YOUR OBJECTIVE
Select and copy every line of the data that contains the word "breathe". Case counts.

ENTRIES SUPPLIED
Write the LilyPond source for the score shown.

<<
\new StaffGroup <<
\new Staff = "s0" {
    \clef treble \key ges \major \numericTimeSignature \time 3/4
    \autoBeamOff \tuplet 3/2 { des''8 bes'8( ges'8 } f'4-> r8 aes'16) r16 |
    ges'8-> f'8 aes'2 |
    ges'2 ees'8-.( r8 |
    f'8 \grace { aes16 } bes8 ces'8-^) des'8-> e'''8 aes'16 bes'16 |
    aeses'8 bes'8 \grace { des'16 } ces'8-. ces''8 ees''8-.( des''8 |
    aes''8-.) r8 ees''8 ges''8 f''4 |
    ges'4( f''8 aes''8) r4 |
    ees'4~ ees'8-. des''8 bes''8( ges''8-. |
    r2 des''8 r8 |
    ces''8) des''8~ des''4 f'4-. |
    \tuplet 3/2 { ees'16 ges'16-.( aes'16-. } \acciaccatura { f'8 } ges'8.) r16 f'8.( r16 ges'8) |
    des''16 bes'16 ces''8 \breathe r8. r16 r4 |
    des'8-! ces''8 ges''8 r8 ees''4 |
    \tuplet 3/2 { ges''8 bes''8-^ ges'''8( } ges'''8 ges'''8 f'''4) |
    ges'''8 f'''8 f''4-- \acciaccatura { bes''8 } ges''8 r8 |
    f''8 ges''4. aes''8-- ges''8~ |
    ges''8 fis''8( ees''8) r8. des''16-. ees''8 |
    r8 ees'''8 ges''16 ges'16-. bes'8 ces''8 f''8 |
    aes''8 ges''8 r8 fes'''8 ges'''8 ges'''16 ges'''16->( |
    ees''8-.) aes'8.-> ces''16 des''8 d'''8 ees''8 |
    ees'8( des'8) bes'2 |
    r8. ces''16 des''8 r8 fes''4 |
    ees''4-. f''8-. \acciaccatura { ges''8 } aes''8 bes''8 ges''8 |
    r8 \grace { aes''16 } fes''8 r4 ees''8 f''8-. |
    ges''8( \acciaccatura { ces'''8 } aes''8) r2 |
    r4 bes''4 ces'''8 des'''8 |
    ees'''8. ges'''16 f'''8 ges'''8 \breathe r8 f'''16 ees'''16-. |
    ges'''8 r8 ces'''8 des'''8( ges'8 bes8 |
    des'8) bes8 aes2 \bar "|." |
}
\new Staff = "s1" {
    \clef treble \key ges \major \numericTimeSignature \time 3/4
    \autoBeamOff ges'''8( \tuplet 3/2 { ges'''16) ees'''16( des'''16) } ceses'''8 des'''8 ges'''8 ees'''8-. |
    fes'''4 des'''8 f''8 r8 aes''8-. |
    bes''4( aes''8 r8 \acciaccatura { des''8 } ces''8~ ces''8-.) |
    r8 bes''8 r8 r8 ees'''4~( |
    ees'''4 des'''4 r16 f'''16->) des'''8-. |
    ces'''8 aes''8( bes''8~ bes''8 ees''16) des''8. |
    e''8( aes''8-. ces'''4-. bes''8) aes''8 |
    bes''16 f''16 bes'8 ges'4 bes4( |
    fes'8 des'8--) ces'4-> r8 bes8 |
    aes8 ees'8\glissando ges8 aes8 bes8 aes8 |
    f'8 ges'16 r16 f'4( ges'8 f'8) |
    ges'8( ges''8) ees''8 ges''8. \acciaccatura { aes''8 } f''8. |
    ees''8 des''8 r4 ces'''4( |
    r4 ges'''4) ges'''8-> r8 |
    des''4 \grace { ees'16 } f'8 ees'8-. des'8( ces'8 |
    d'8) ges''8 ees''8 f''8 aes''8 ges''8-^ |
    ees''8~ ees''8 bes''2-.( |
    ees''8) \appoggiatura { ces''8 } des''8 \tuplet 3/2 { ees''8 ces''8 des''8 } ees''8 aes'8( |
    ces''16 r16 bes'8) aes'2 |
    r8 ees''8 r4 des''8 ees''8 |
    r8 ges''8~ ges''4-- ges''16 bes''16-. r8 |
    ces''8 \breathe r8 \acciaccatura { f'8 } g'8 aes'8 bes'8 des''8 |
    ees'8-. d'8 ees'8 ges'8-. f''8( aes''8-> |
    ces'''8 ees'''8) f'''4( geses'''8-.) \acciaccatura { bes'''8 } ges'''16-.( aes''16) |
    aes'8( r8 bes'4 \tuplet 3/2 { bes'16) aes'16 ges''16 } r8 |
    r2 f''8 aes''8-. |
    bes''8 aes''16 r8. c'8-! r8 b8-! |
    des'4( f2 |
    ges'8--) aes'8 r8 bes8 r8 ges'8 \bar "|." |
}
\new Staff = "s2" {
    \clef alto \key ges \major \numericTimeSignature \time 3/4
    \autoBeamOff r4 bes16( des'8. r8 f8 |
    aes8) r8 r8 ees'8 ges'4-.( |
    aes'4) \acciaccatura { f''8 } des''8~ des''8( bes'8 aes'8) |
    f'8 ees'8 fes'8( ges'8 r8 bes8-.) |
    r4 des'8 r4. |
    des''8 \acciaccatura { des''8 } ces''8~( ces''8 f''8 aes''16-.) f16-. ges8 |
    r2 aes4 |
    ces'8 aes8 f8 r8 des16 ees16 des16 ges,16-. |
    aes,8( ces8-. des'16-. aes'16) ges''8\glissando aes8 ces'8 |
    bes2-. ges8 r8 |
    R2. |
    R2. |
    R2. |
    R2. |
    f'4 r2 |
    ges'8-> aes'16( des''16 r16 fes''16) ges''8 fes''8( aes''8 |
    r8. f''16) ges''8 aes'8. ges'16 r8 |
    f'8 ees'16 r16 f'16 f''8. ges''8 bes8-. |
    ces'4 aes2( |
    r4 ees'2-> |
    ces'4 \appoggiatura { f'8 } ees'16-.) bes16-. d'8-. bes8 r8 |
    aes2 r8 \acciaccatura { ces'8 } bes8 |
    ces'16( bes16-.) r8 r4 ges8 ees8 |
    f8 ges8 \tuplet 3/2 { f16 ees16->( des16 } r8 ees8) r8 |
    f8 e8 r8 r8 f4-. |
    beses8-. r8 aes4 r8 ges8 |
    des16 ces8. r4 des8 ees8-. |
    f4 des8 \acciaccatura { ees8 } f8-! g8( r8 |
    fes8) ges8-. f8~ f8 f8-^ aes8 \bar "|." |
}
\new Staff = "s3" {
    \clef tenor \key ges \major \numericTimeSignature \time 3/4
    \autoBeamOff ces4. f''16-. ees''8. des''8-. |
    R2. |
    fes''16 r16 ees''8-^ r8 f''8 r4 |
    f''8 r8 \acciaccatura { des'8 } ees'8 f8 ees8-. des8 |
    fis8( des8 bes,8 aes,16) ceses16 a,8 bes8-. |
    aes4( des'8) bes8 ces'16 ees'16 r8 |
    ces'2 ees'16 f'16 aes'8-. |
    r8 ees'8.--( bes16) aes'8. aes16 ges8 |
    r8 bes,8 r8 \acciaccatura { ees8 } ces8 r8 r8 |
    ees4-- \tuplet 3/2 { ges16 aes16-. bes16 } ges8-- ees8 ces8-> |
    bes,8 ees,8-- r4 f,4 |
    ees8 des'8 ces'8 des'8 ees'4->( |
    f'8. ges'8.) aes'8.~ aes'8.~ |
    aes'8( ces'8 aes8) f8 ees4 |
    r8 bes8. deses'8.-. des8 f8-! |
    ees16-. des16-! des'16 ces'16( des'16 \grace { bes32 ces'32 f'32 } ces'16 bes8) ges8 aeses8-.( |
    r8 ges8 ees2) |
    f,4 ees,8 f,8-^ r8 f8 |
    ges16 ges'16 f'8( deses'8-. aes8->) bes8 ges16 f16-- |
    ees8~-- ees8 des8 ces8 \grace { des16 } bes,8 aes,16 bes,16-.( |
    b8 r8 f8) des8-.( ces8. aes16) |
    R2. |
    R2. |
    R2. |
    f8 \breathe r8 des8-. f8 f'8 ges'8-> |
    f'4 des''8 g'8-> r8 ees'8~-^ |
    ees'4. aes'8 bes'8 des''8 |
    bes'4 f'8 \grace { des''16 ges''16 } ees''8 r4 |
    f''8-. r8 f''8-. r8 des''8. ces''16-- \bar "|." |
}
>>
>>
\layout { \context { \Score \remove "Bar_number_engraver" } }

SOLVED EXERCISE
    des''16 bes'16 ces''8 \breathe r8. r16 r4 |
    ees'''8. ges'''16 f'''8 ges'''8 \breathe r8 f'''16 ees'''16-. |
    ces''8 \breathe r8 \acciaccatura { f'8 } g'8 aes'8 bes'8 des''8 |
    f8 \breathe r8 des8-. f8 f'8 ges'8-> |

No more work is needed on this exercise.